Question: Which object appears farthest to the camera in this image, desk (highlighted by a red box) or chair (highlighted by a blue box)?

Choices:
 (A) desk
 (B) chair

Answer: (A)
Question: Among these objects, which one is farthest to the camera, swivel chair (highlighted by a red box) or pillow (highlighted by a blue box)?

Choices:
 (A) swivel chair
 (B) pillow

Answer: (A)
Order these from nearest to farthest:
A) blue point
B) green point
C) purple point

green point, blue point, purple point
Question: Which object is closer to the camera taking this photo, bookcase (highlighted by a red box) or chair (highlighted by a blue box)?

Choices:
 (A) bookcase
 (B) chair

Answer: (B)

#####

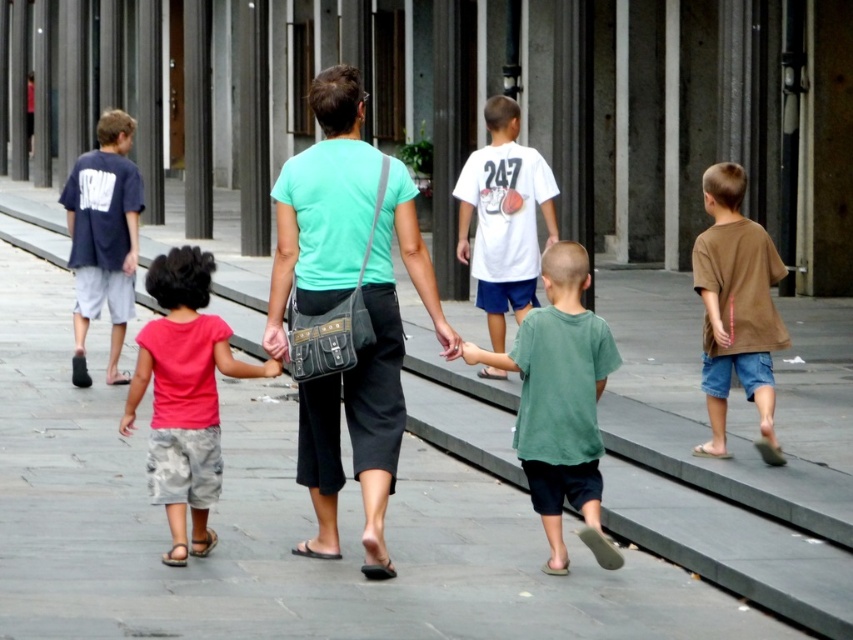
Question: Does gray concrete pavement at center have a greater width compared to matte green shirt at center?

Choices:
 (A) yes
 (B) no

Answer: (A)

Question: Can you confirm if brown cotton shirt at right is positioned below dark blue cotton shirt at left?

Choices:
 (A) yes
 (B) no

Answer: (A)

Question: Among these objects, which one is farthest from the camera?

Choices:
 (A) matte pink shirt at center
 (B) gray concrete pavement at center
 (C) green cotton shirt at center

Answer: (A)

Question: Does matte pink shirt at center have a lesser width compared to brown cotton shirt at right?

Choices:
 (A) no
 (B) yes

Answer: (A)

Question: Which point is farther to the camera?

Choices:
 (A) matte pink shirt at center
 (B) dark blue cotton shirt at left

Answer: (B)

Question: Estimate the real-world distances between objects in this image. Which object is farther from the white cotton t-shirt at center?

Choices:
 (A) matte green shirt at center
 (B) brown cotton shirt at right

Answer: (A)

#####

*Requirement:* Pick out each line of the records above that contains the string "chair", and copy those lines.

*Response area:*
Question: Which object appears farthest to the camera in this image, desk (highlighted by a red box) or chair (highlighted by a blue box)?
 (B) chair
Question: Among these objects, which one is farthest to the camera, swivel chair (highlighted by a red box) or pillow (highlighted by a blue box)?
 (A) swivel chair
Question: Which object is closer to the camera taking this photo, bookcase (highlighted by a red box) or chair (highlighted by a blue box)?
 (B) chair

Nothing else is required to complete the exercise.